____ Data

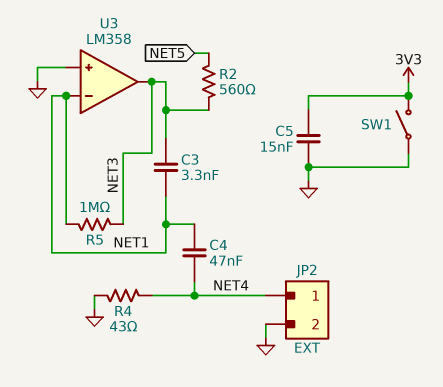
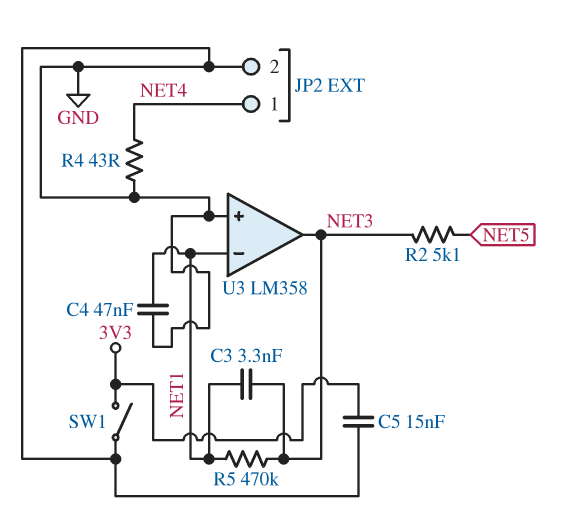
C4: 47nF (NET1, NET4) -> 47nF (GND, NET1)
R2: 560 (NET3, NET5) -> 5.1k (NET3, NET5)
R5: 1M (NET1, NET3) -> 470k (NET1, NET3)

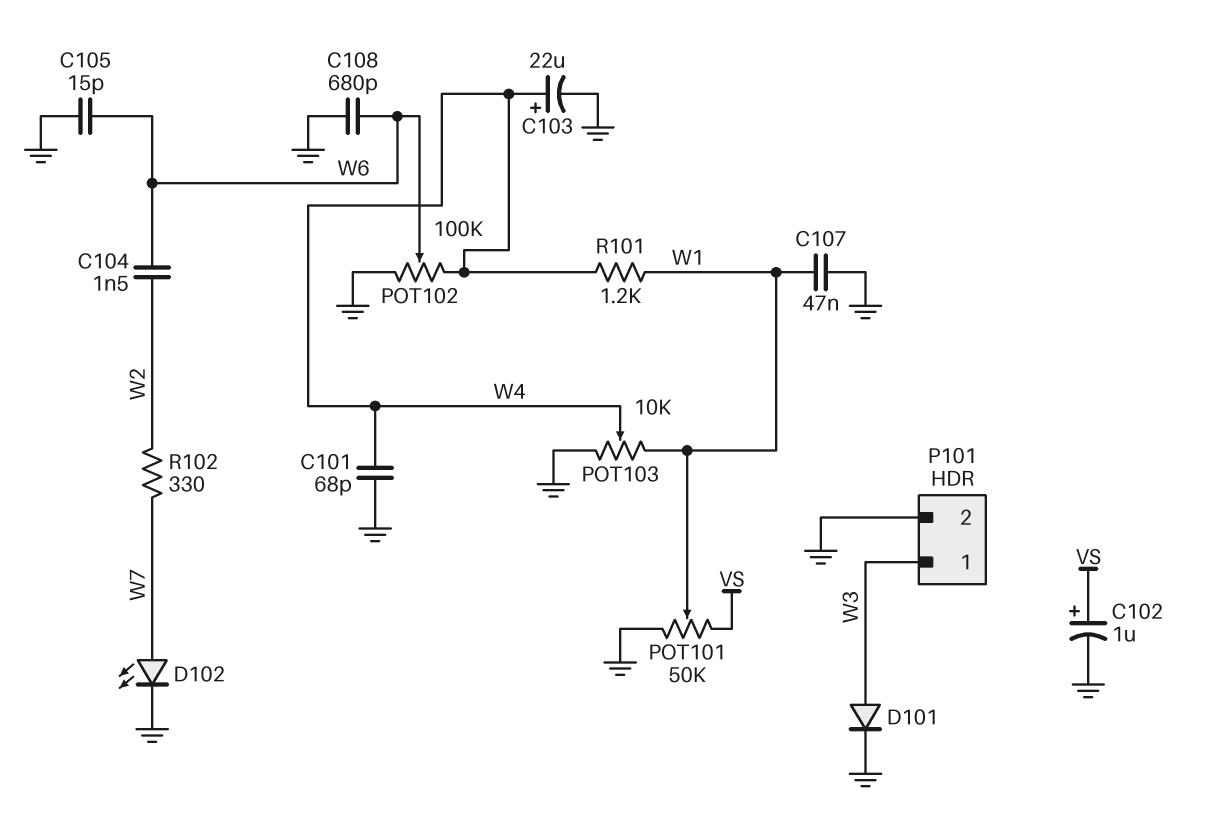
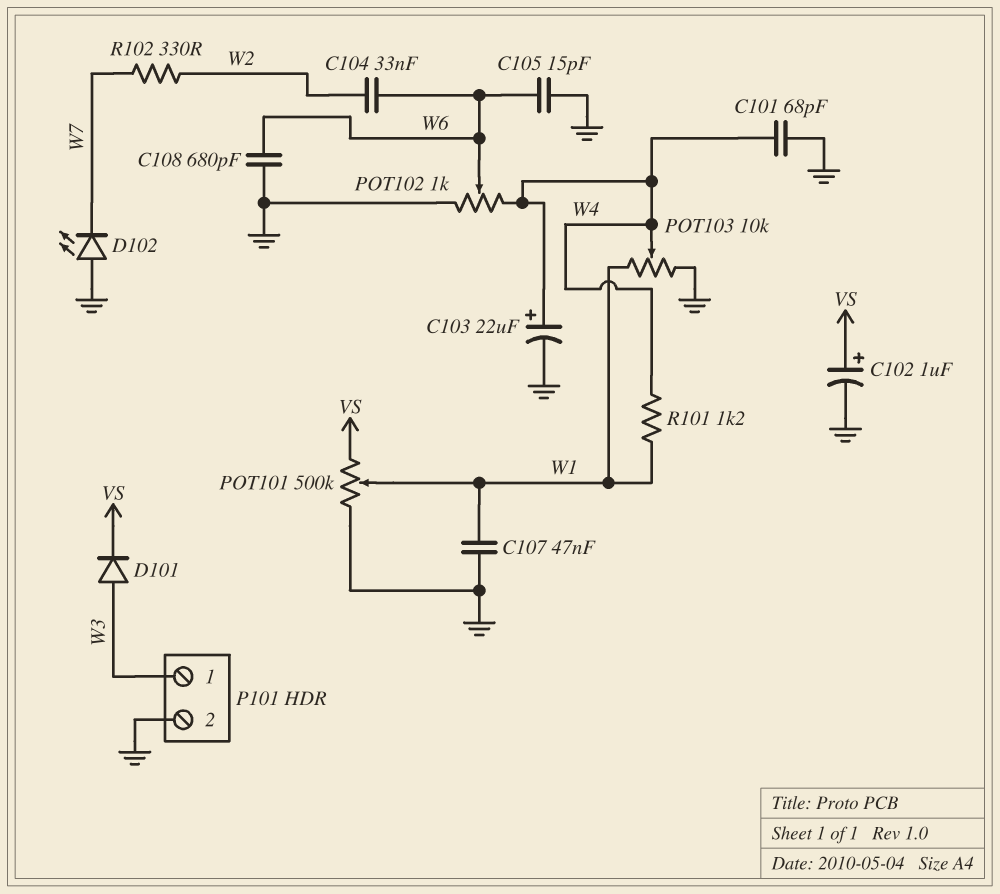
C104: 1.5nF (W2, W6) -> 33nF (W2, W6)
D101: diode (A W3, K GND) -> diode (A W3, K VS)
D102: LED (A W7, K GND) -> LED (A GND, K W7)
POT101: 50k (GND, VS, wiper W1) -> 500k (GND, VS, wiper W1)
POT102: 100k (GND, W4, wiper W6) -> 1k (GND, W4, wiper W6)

________

*Exercise goal:* Everything from the line with "D102: LED (A W7, K GND) -> LED (A GND, K W7)" through the last line of the data is to be retyped verbatim, with no other text.

*Written solution:*
D102: LED (A W7, K GND) -> LED (A GND, K W7)
POT101: 50k (GND, VS, wiper W1) -> 500k (GND, VS, wiper W1)
POT102: 100k (GND, W4, wiper W6) -> 1k (GND, W4, wiper W6)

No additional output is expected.